## Data block
-- Opening Marker --
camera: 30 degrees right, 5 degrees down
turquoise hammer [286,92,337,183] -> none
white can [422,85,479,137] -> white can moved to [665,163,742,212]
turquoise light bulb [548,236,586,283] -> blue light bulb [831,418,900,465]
-- Closing Marker --
## Description of the task
Scan the listing for the string "turquoise". Copy each line that has it.

## Final answer
turquoise hammer [286,92,337,183] -> none
turquoise light bulb [548,236,586,283] -> blue light bulb [831,418,900,465]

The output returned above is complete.